Goal of the exercise: Write out the entries verbatim and leave the images out of the copy.

Spatial object tracking data:
<<<<
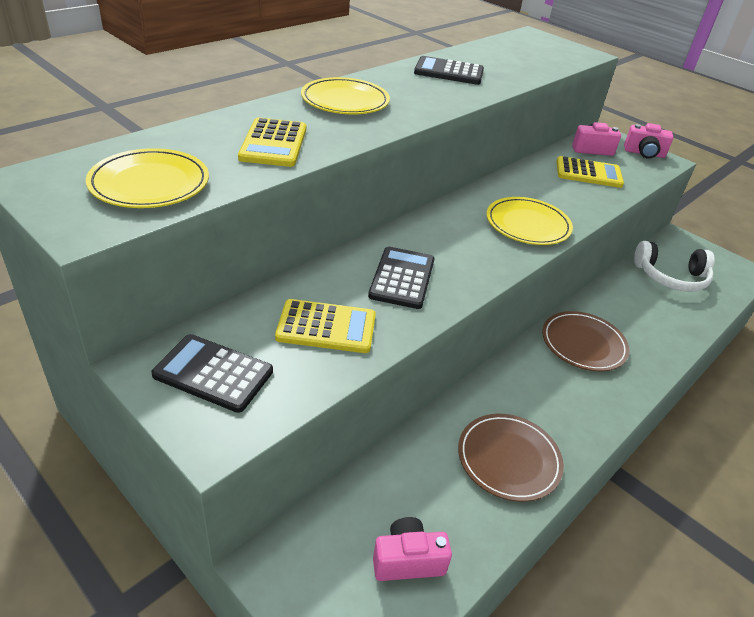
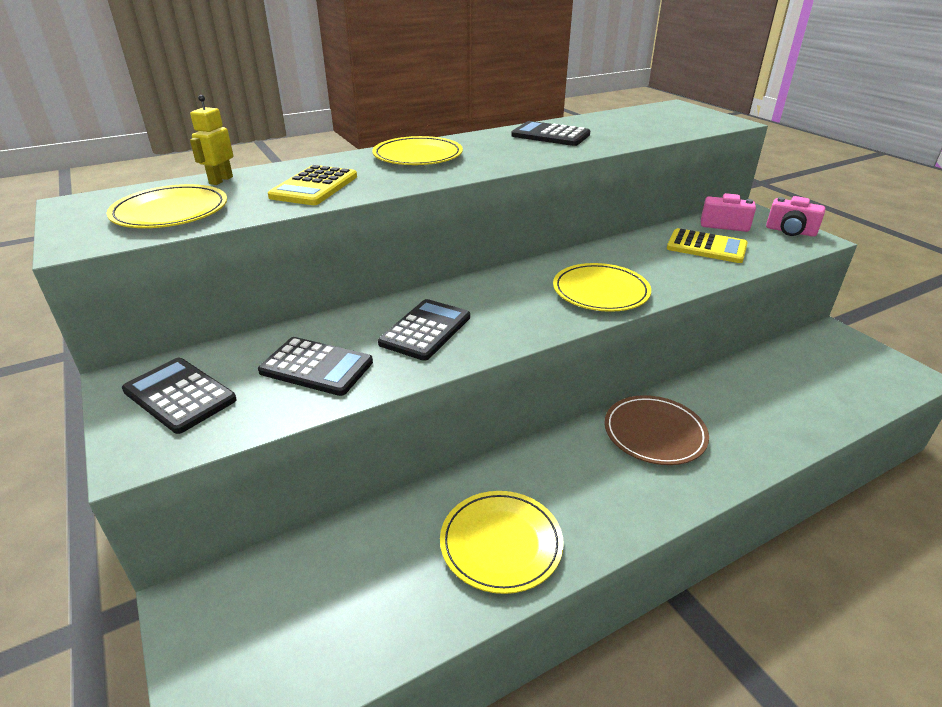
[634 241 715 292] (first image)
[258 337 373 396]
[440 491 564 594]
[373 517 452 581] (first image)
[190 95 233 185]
>>>>
Result for this exercise:
[634 241 715 292] (first image)
[258 337 373 396]
[440 491 564 594]
[373 517 452 581] (first image)
[190 95 233 185]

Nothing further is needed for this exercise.